■ **Task instructions**:
Whenever a line of the material contains the string "lime", it should be copied.

■ **Data shown**:

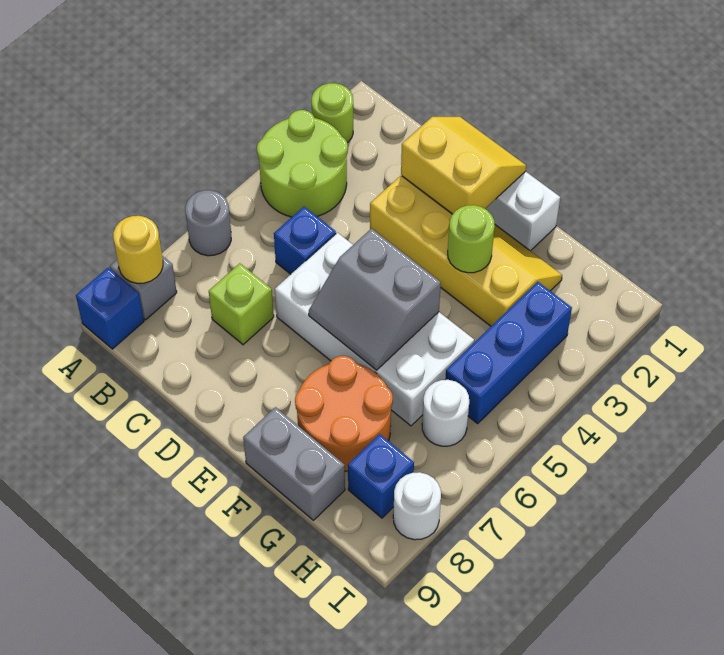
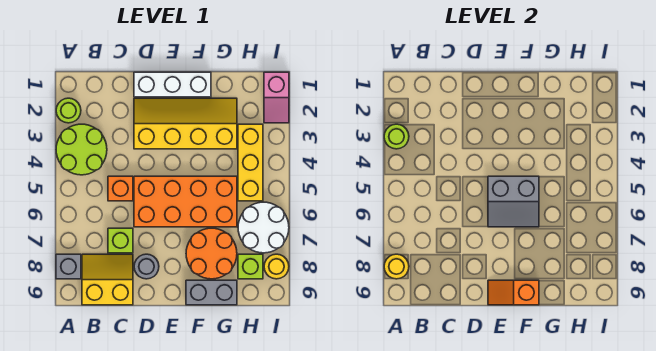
grey round brick A6 level 1 -> grey round brick D8 level 1
blue brick A9 level 1 -> none
blue brick C5 level 1 -> orange brick C5 level 1
yellow slope D1:E2 level 2 top 2 -> yellow slope B8:C9 level 1 top 9
white brick D5:G6 level 1 -> orange brick D5:G6 level 1
none -> orange slope E9:F9 level 2 top F
lime round brick F3 level 2 -> lime round brick A3 level 2
blue brick H3:H5 level 1 -> yellow brick H3:H5 level 1
white round brick H6 level 1 -> white round brick H6:I7 level 1
blue brick H8 level 1 -> lime brick H8 level 1
none -> pink slope I1:I2 level 1 top 1
white round brick I8 level 1 -> yellow round brick I8 level 1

■ **Response to this task**:
lime round brick F3 level 2 -> lime round brick A3 level 2
blue brick H8 level 1 -> lime brick H8 level 1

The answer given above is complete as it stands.